Data for analysis:

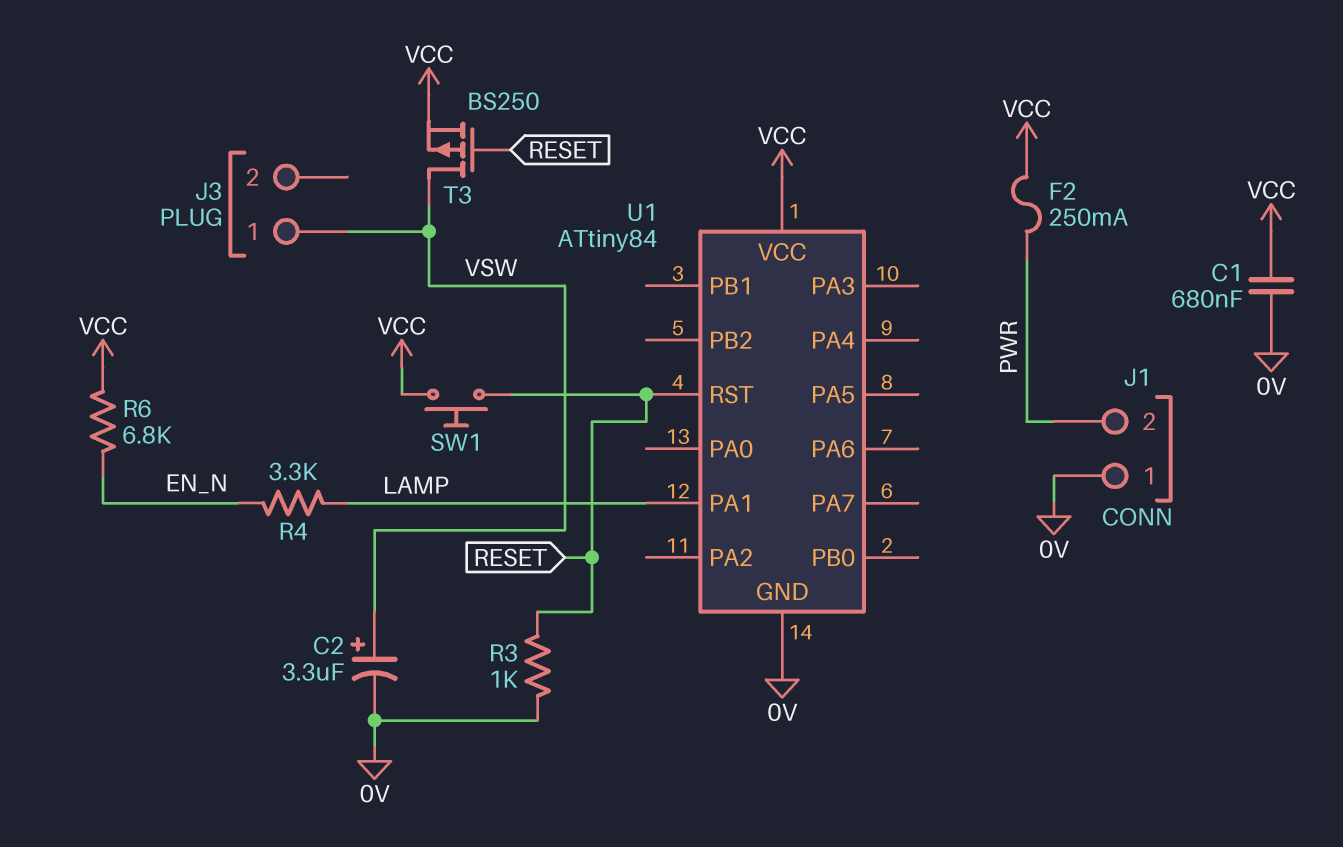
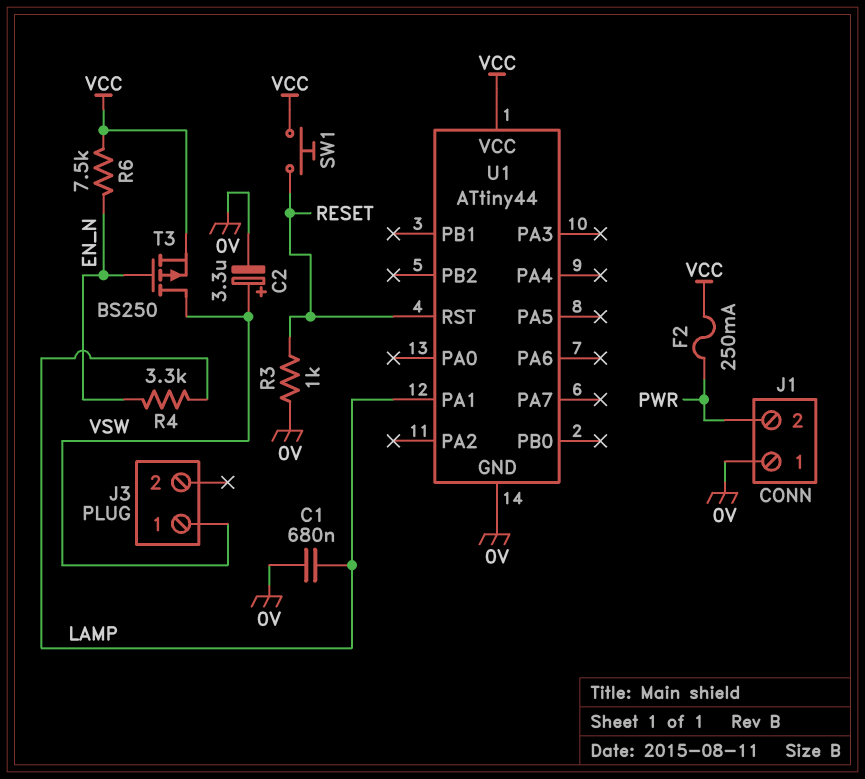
C1: 680nF (0V, VCC) -> 680nF (0V, LAMP)
R6: 6.8k (EN_N, VCC) -> 7.5k (EN_N, VCC)
T3: PMOS BS250 (G RESET, D VSW, S VCC) -> PMOS BS250 (G EN_N, D VSW, S VCC)
U1: ATtiny84 -> ATtiny44

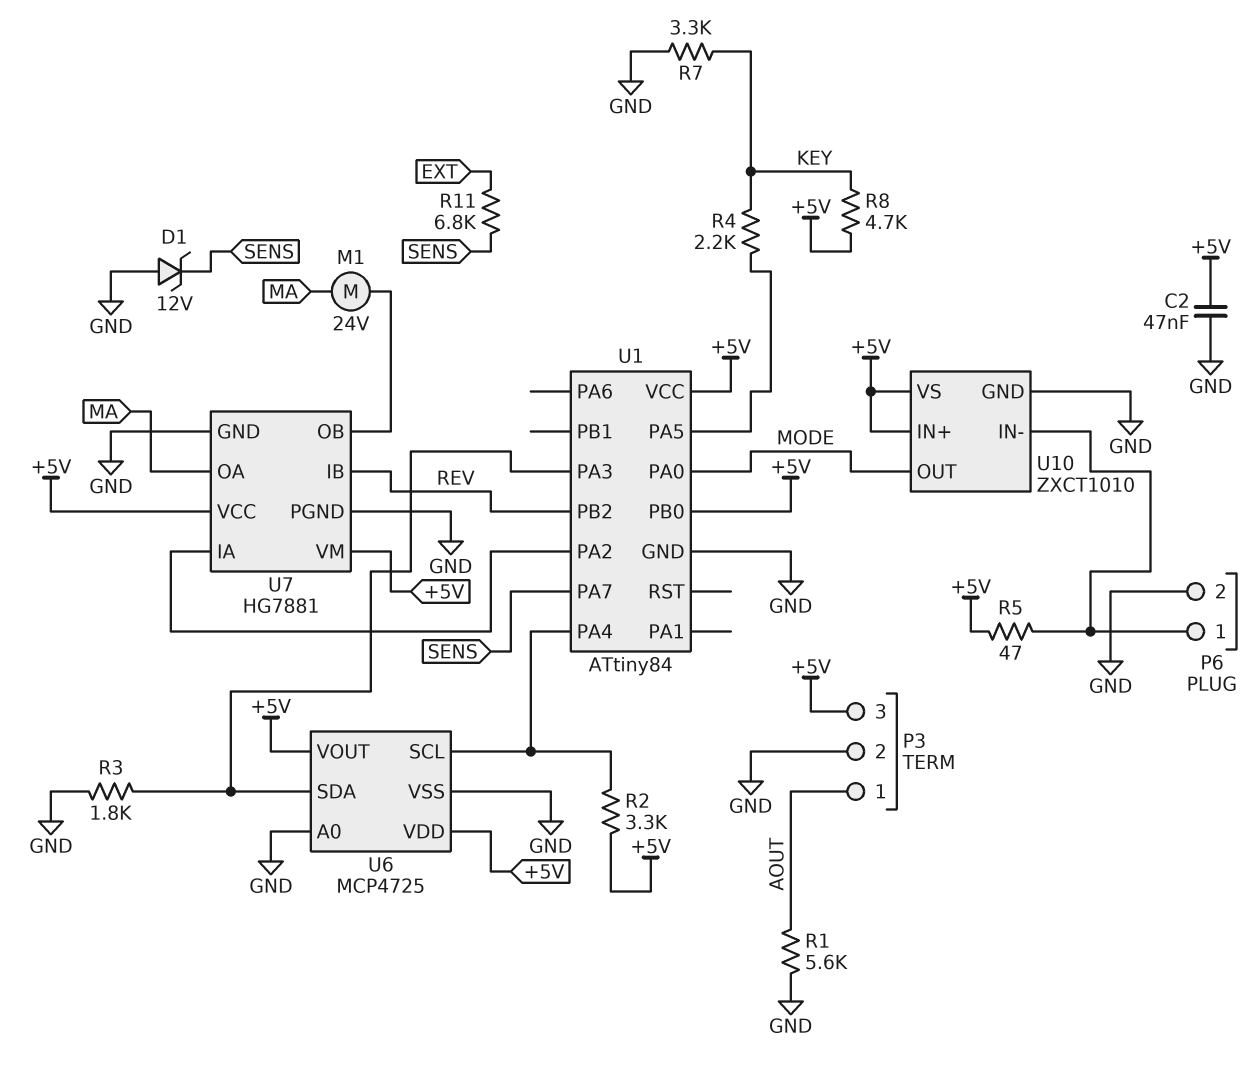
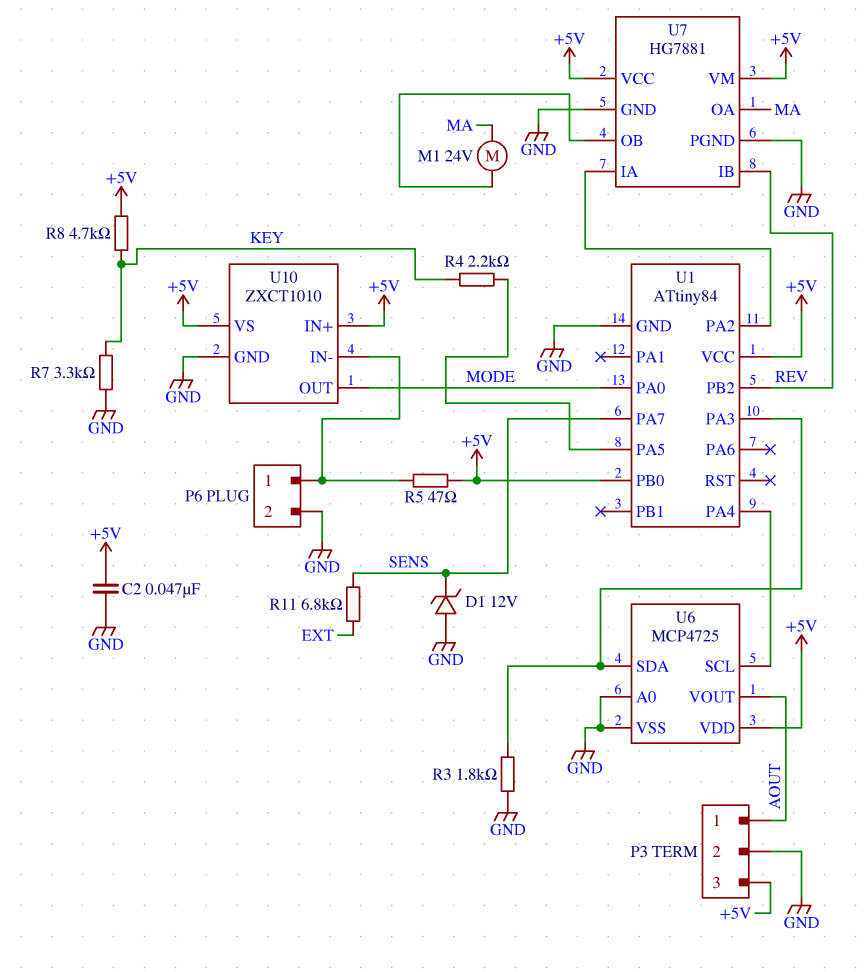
R1: 5.6k (AOUT, GND) -> none
R2: 3.3k (+5V, U1/PA4) -> none
U6 pin VOUT: +5V -> AOUT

What you should do: Reproduce precisely the lines of the listing above, from the line containing "U1: ATtiny84 -> ATtiny44" to the last line, both ends included. Pictures are to be omitted.

Problem solution:
U1: ATtiny84 -> ATtiny44

R1: 5.6k (AOUT, GND) -> none
R2: 3.3k (+5V, U1/PA4) -> none
U6 pin VOUT: +5V -> AOUT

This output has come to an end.